● TO DO
Return each line of the data below exactly, omitting any pictures.

● RECORDS
○ ○ ○
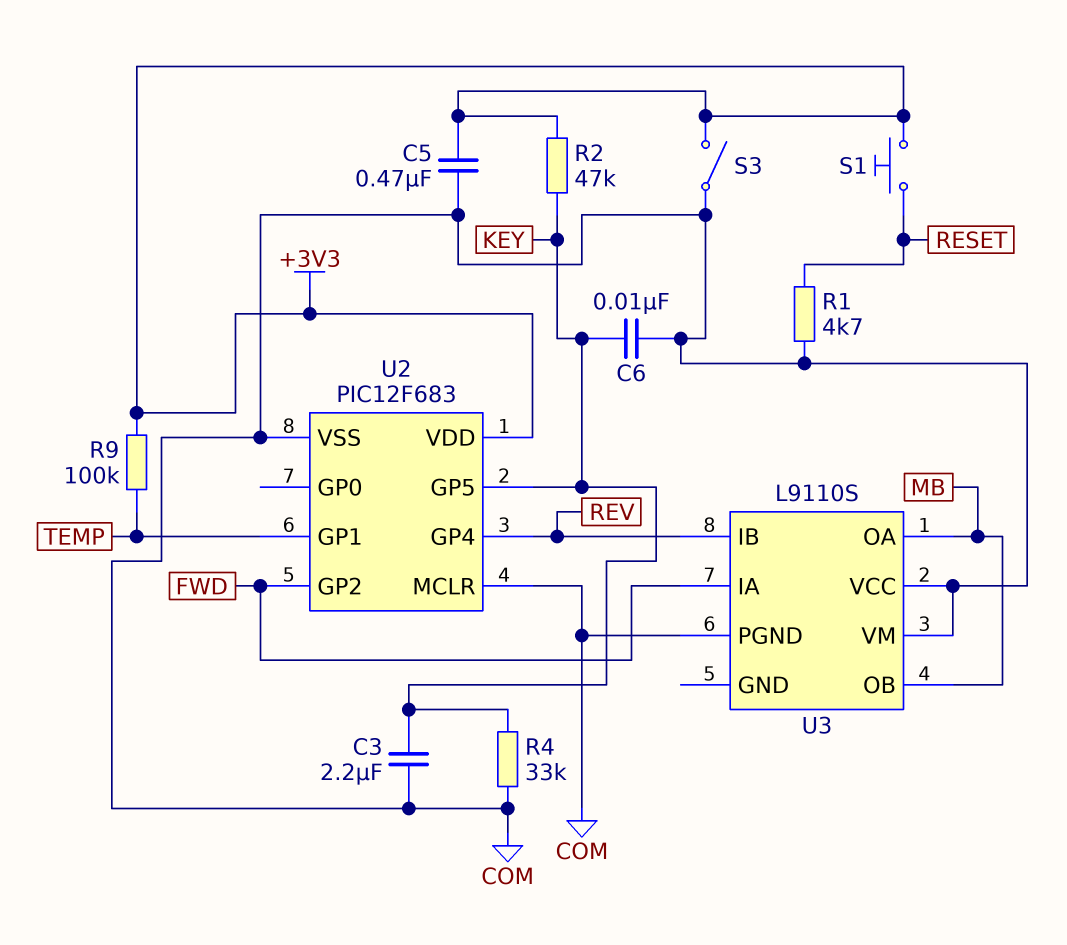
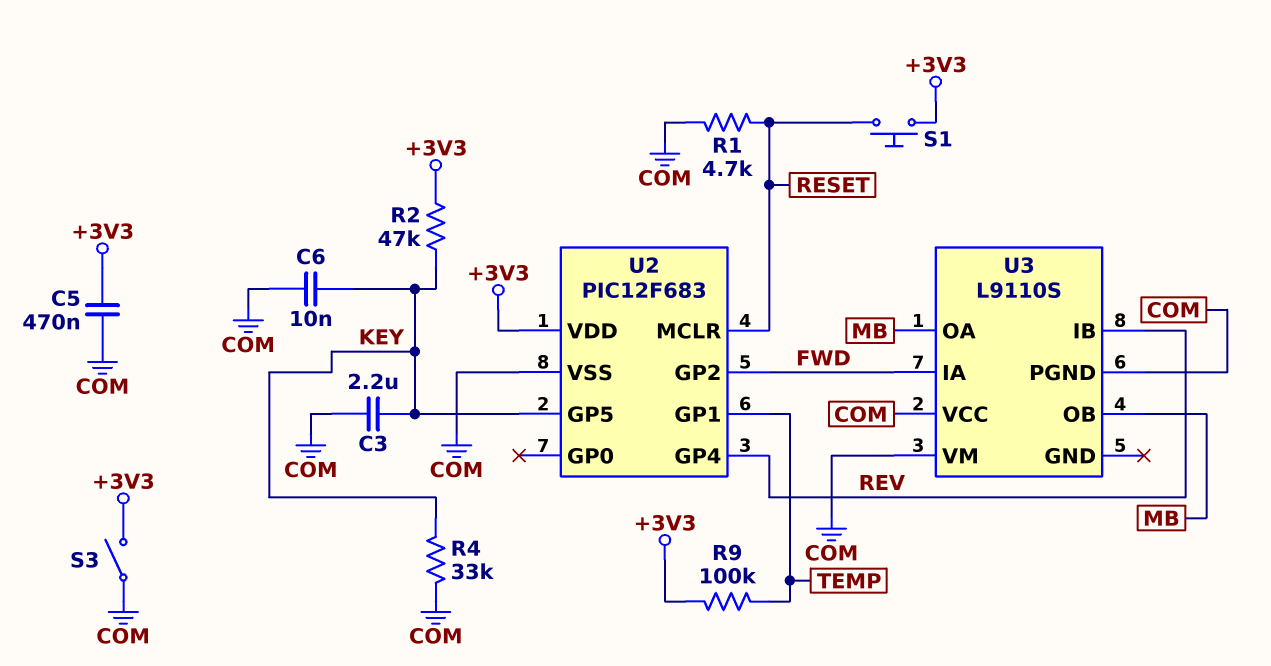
U2 pin MCLR: COM -> RESET

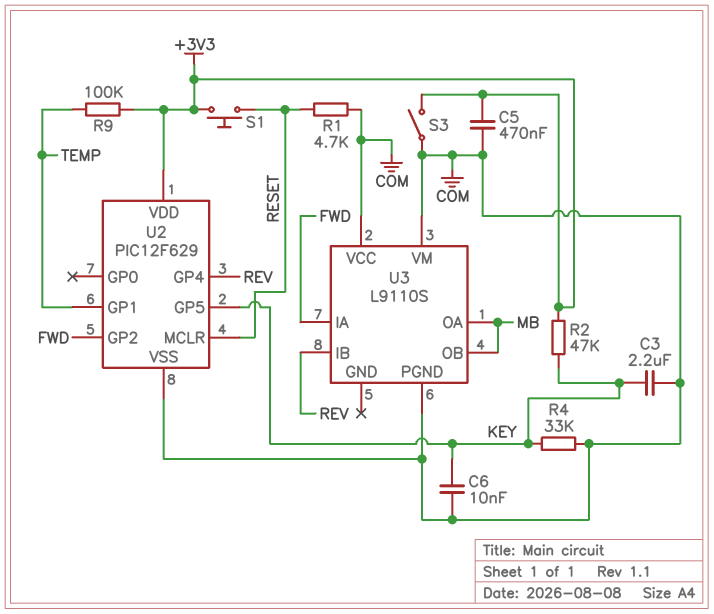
U2: PIC12F683 -> PIC12F629

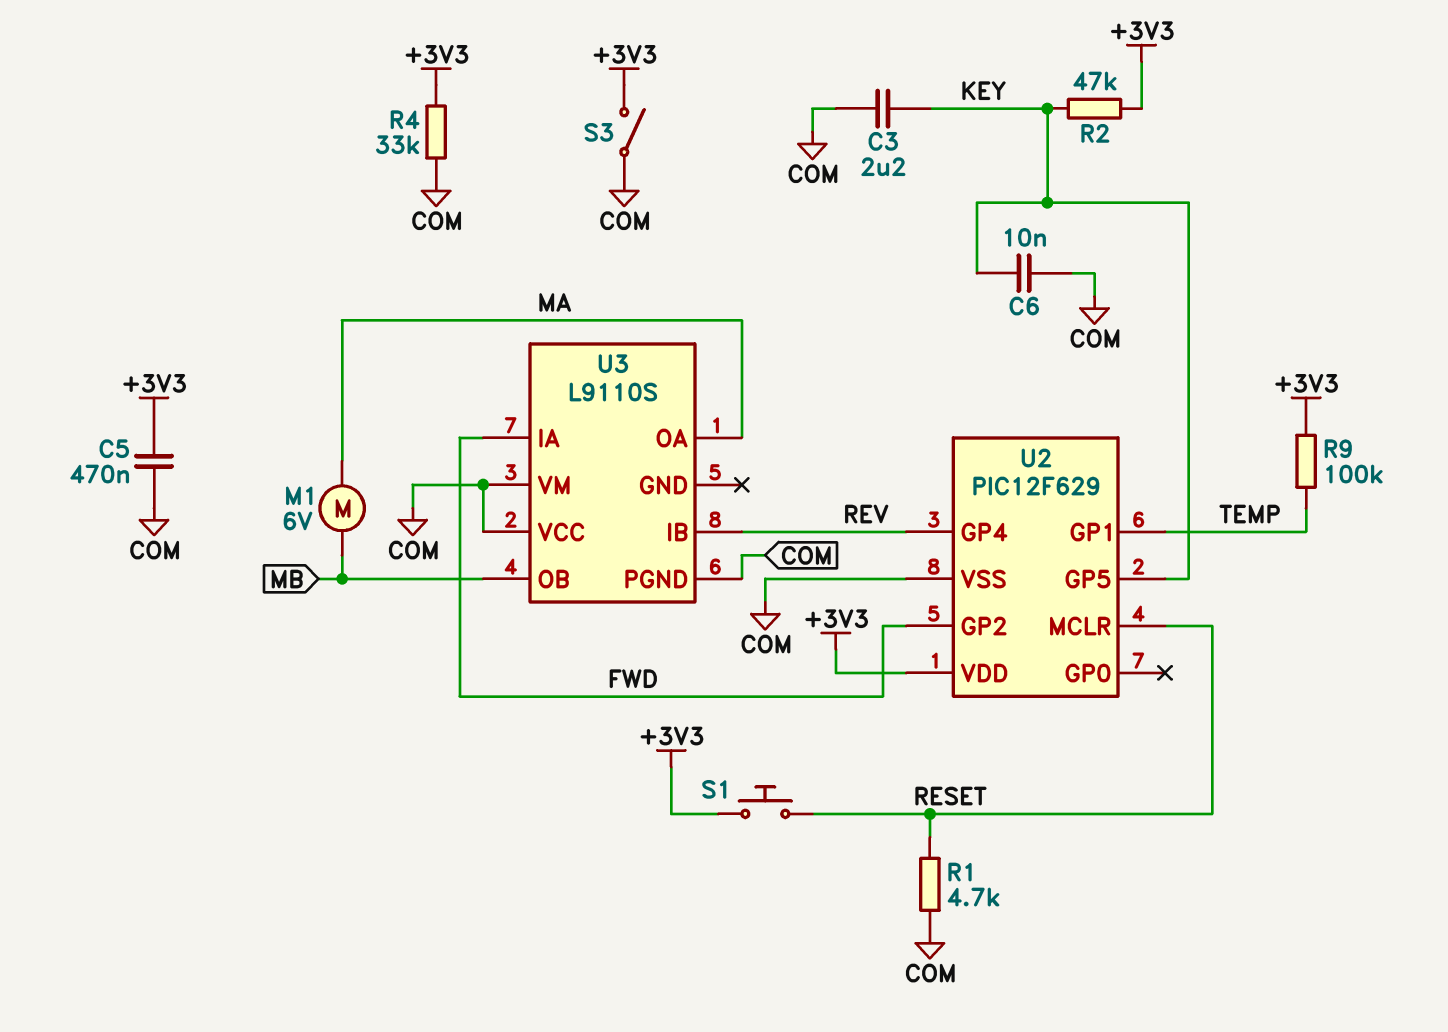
M1: none -> motor 6V (MA, MB)
R4: 33k (COM, KEY) -> 33k (+3V3, COM)
U3 pin OA: MB -> MA

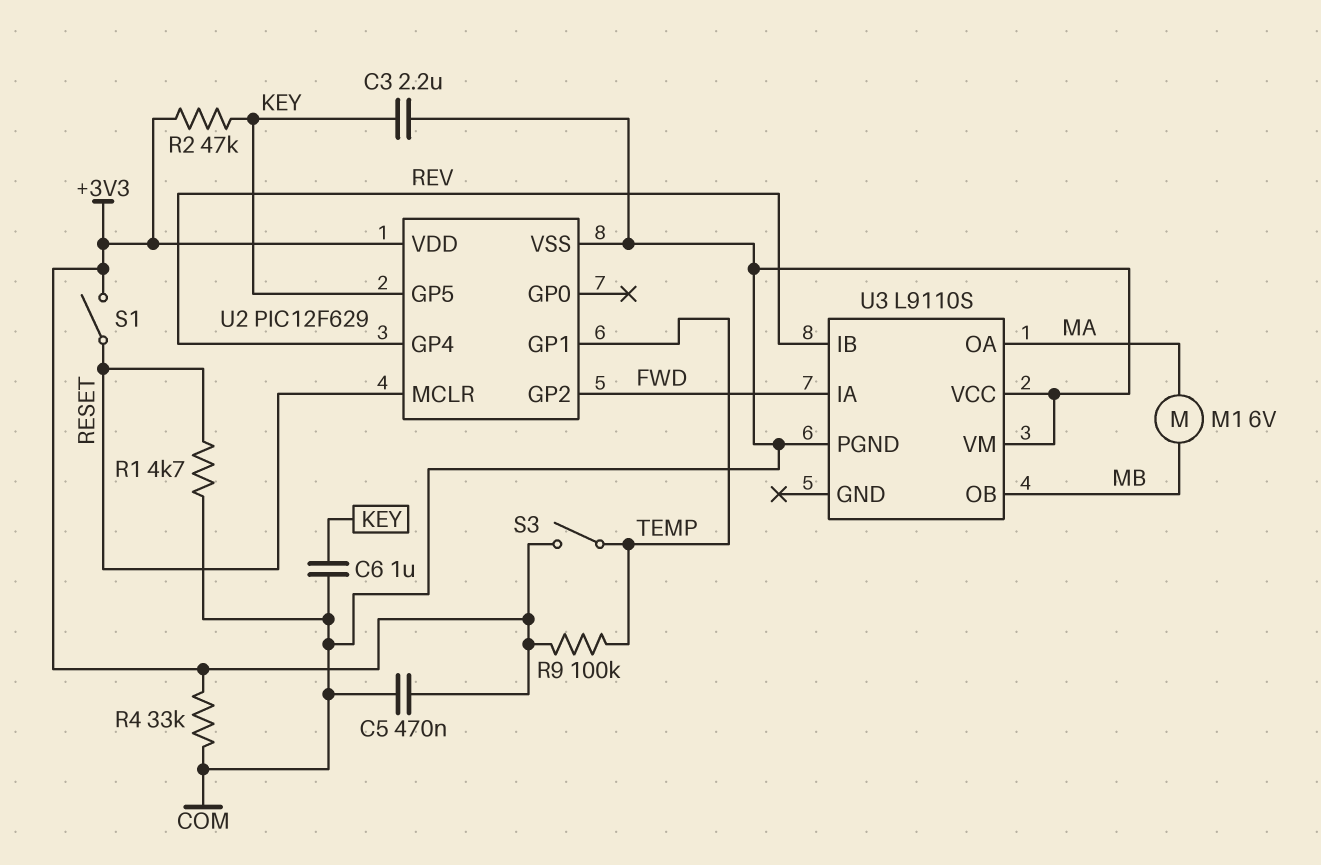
C6: 10nF (COM, KEY) -> 1uF (COM, KEY)
S1: button (+3V3, RESET) -> switch (+3V3, RESET)
S3: switch (+3V3, COM) -> switch (+3V3, TEMP)

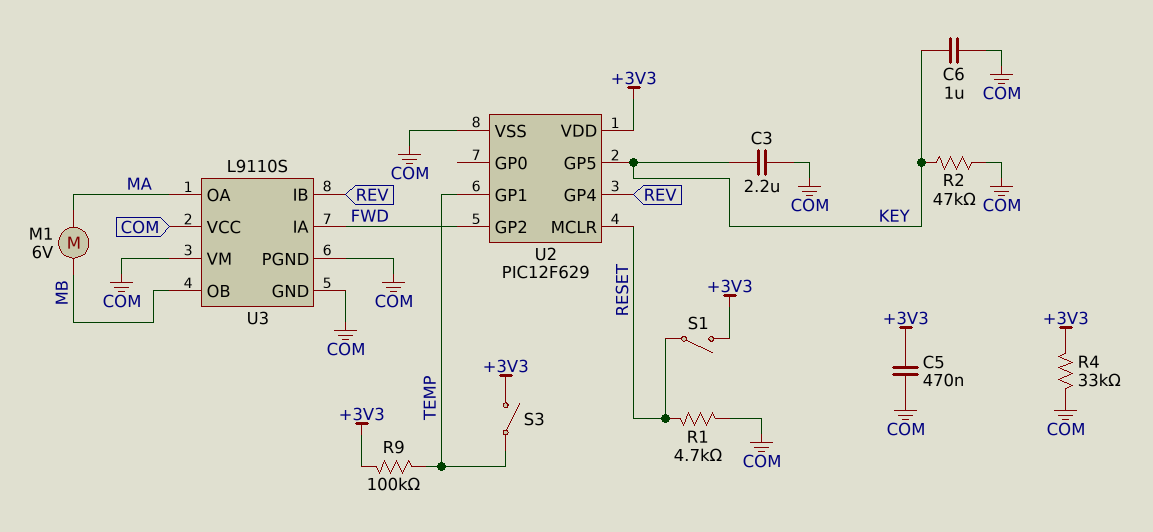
R2: 47k (+3V3, KEY) -> 47k (COM, KEY)
U3 pin GND: none -> COM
○ ○ ○
● TASK ANSWER
U2 pin MCLR: COM -> RESET

U2: PIC12F683 -> PIC12F629

M1: none -> motor 6V (MA, MB)
R4: 33k (COM, KEY) -> 33k (+3V3, COM)
U3 pin OA: MB -> MA

C6: 10nF (COM, KEY) -> 1uF (COM, KEY)
S1: button (+3V3, RESET) -> switch (+3V3, RESET)
S3: switch (+3V3, COM) -> switch (+3V3, TEMP)

R2: 47k (+3V3, KEY) -> 47k (COM, KEY)
U3 pin GND: none -> COM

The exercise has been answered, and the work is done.